• **Task statement**
Go through the listing that follows and write it out exactly. Drop the pictures.

• **Exercise materials**
□ □ □ □ □ □ □

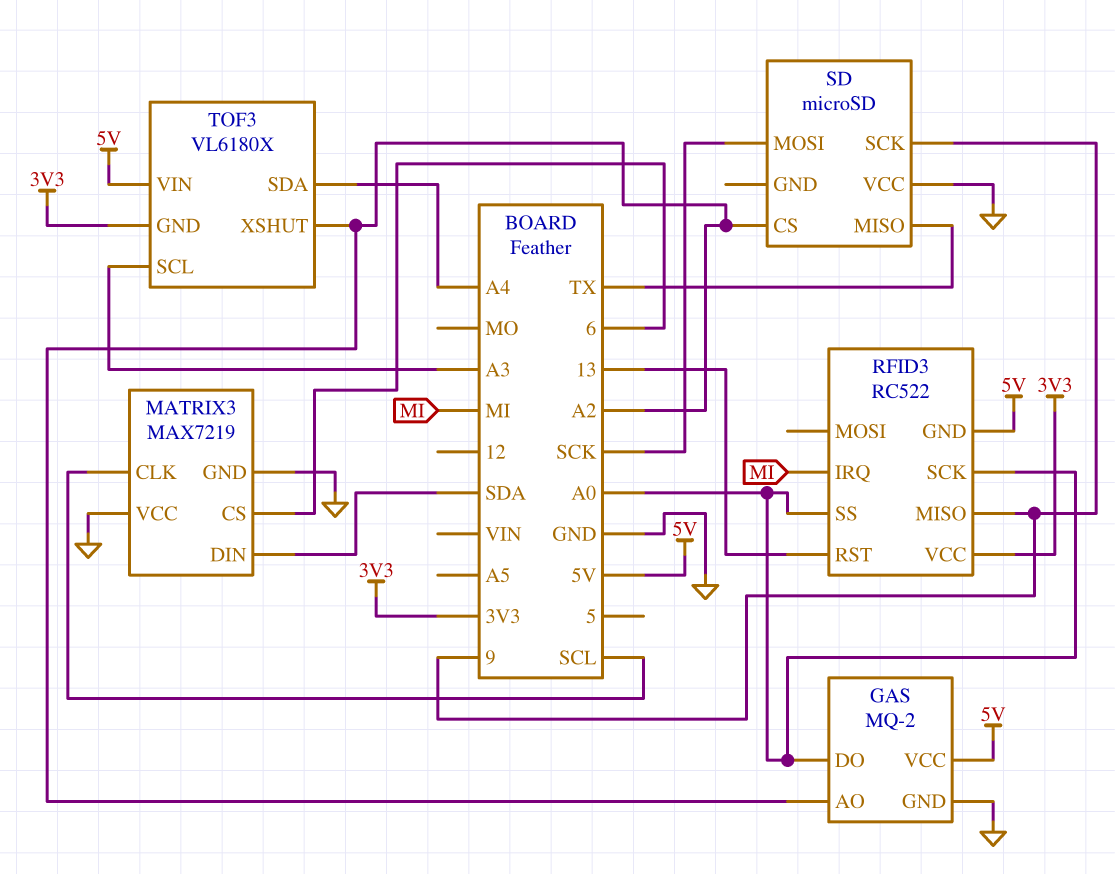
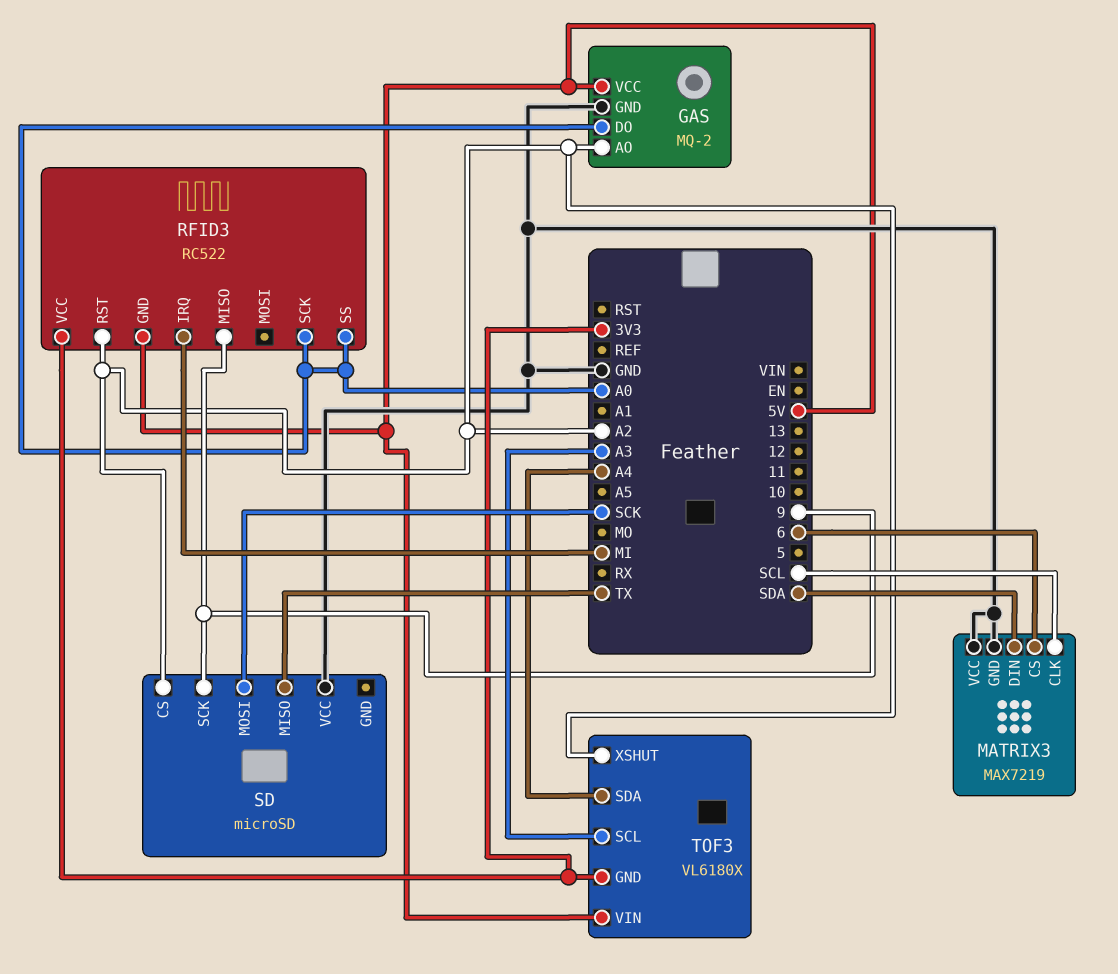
RFID3 pin RST: 13 -> A2

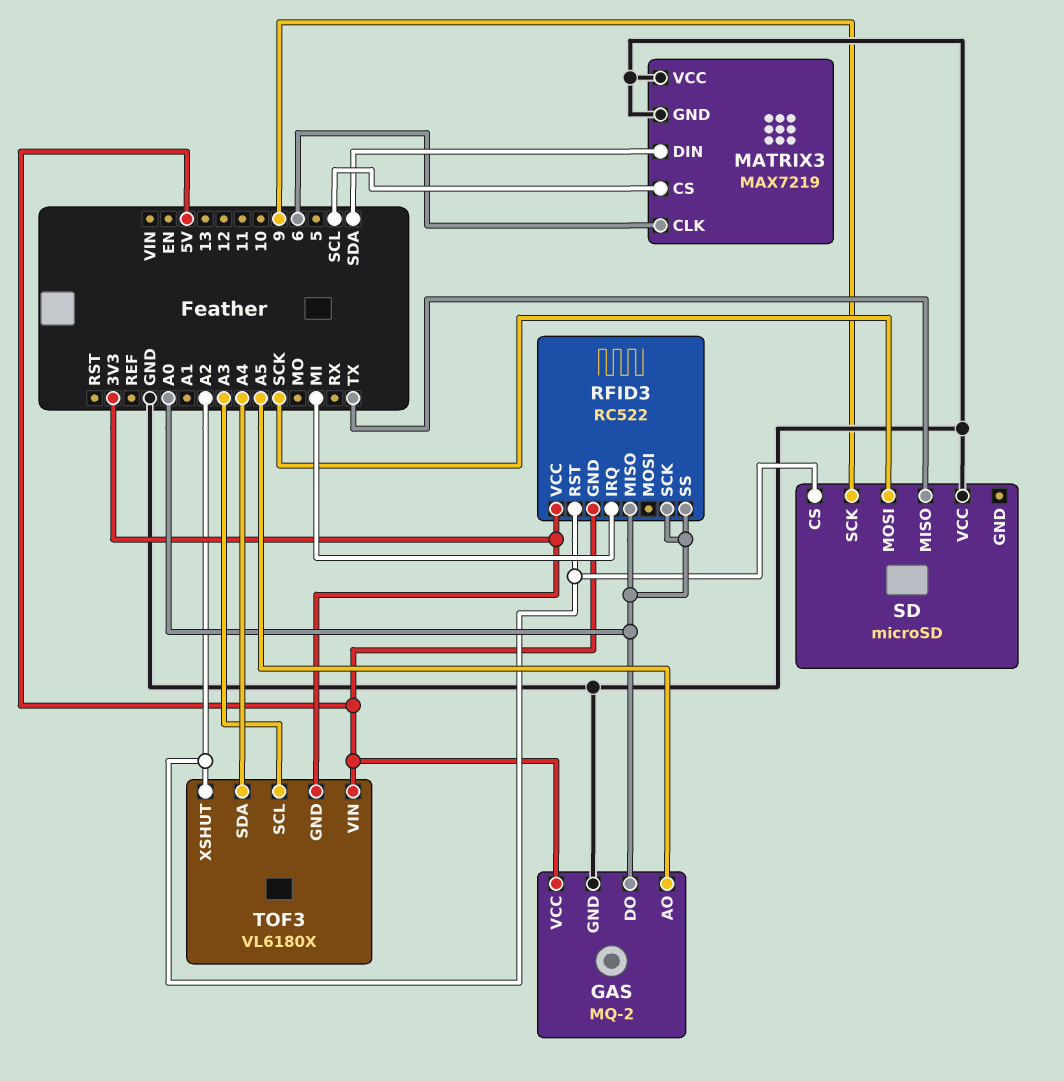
GAS pin AO: A2 -> A5
MATRIX3 pin CLK: SCL -> 6
MATRIX3 pin CS: 6 -> SCL
RFID3 pin MISO: 9 -> A0

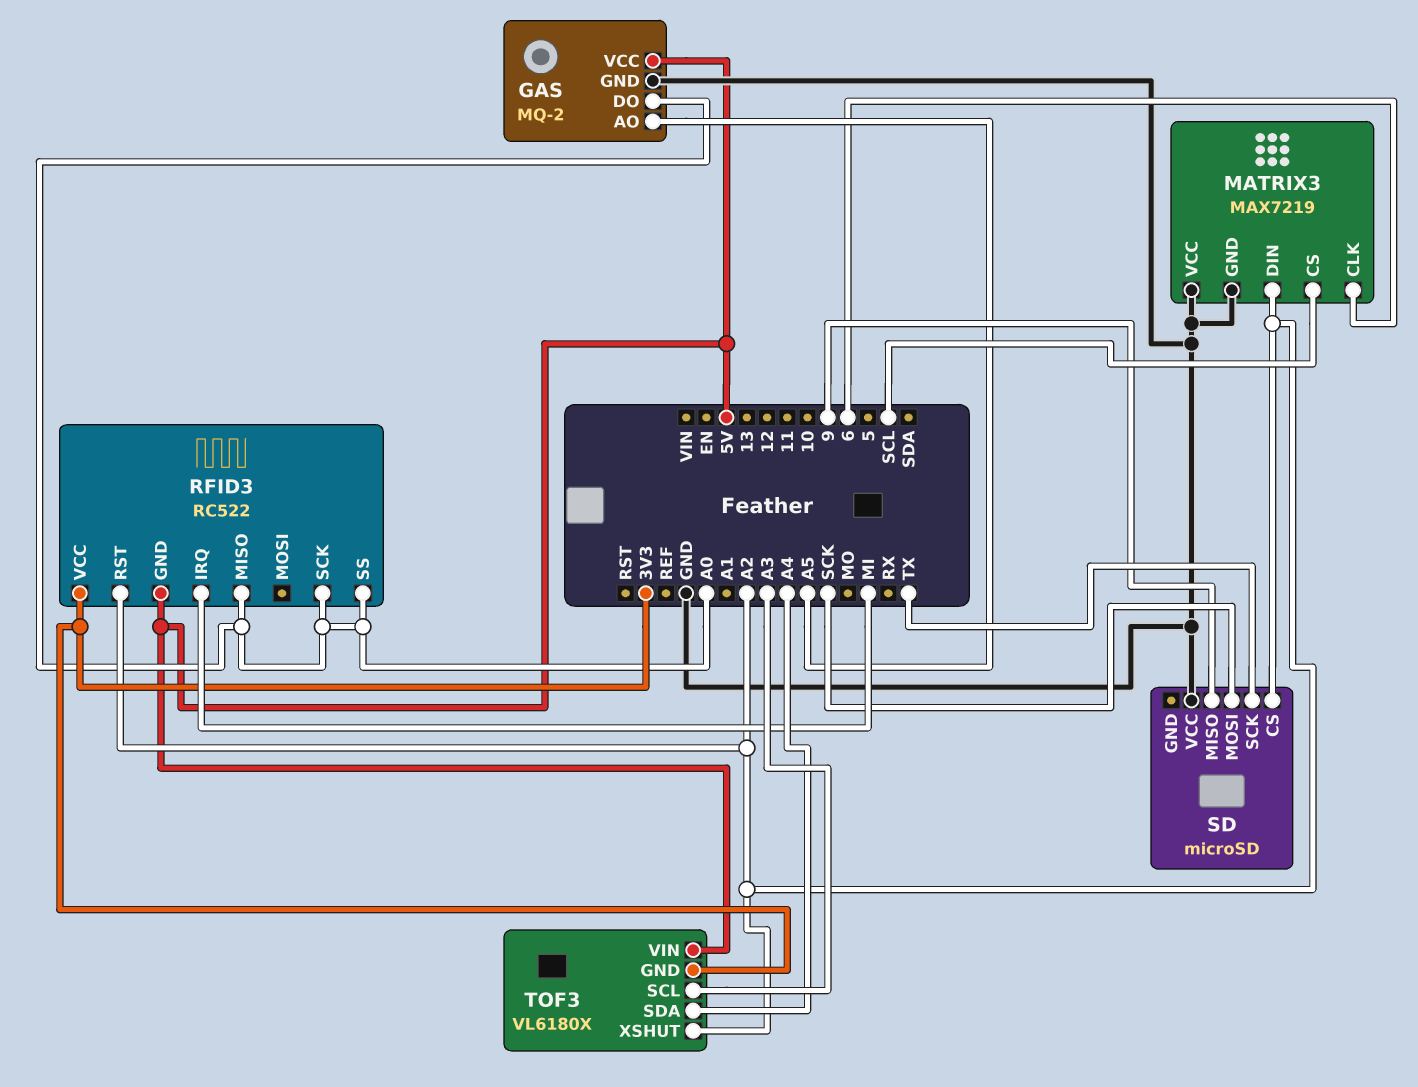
MATRIX3 pin DIN: SDA -> A2
SD pin MISO: TX -> 9
SD pin SCK: 9 -> TX

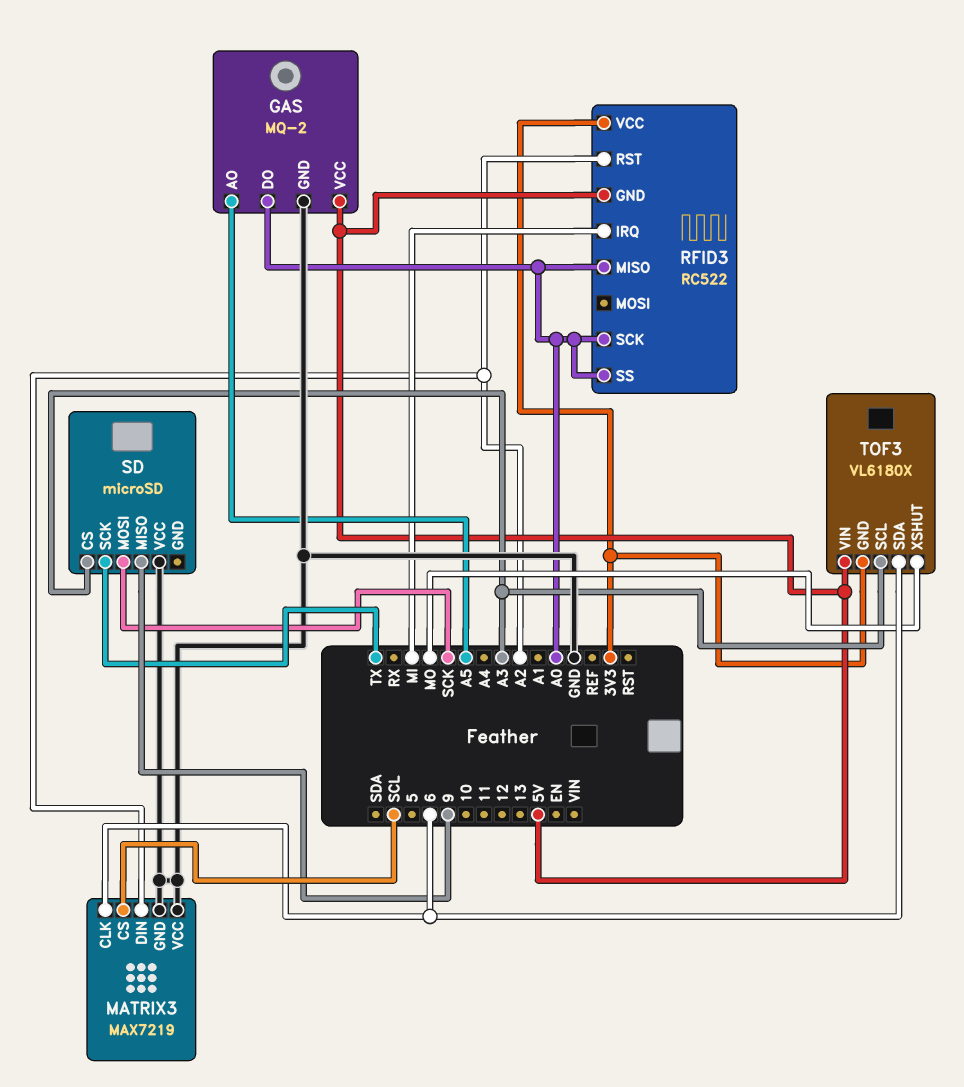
SD pin CS: A2 -> A3
TOF3 pin SDA: A4 -> 6
TOF3 pin XSHUT: A2 -> MO

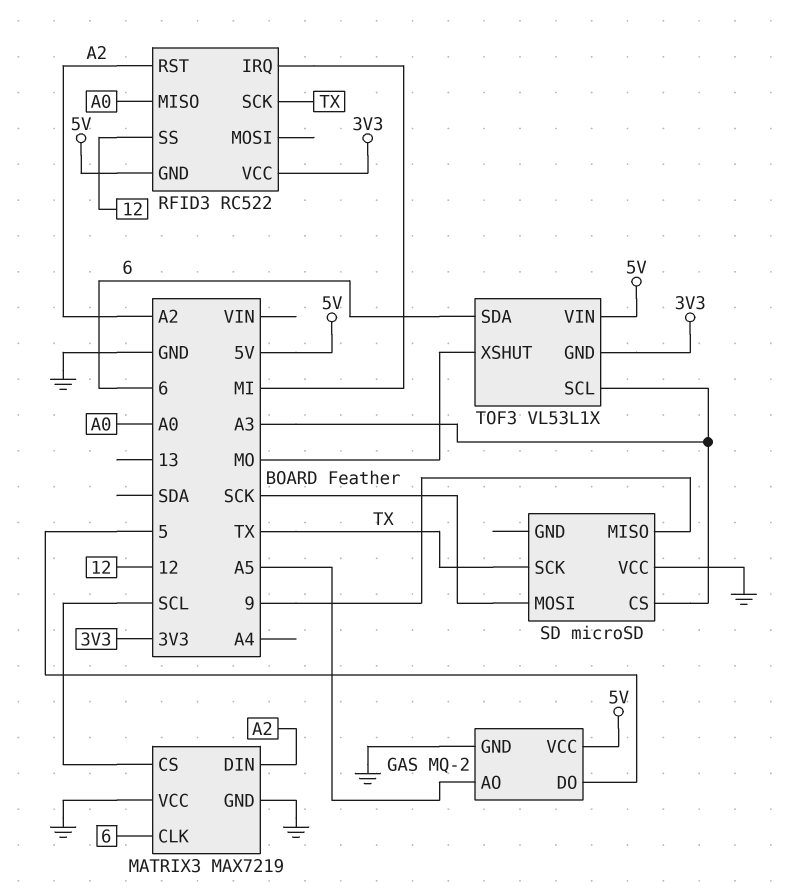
GAS pin DO: A0 -> 5
RFID3 pin SCK: A0 -> TX
RFID3 pin SS: A0 -> 12
TOF3: VL6180X -> VL53L1X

□ □ □ □ □ □ □

• **Answer to the exercise**
RFID3 pin RST: 13 -> A2

GAS pin AO: A2 -> A5
MATRIX3 pin CLK: SCL -> 6
MATRIX3 pin CS: 6 -> SCL
RFID3 pin MISO: 9 -> A0

MATRIX3 pin DIN: SDA -> A2
SD pin MISO: TX -> 9
SD pin SCK: 9 -> TX

SD pin CS: A2 -> A3
TOF3 pin SDA: A4 -> 6
TOF3 pin XSHUT: A2 -> MO

GAS pin DO: A0 -> 5
RFID3 pin SCK: A0 -> TX
RFID3 pin SS: A0 -> 12
TOF3: VL6180X -> VL53L1X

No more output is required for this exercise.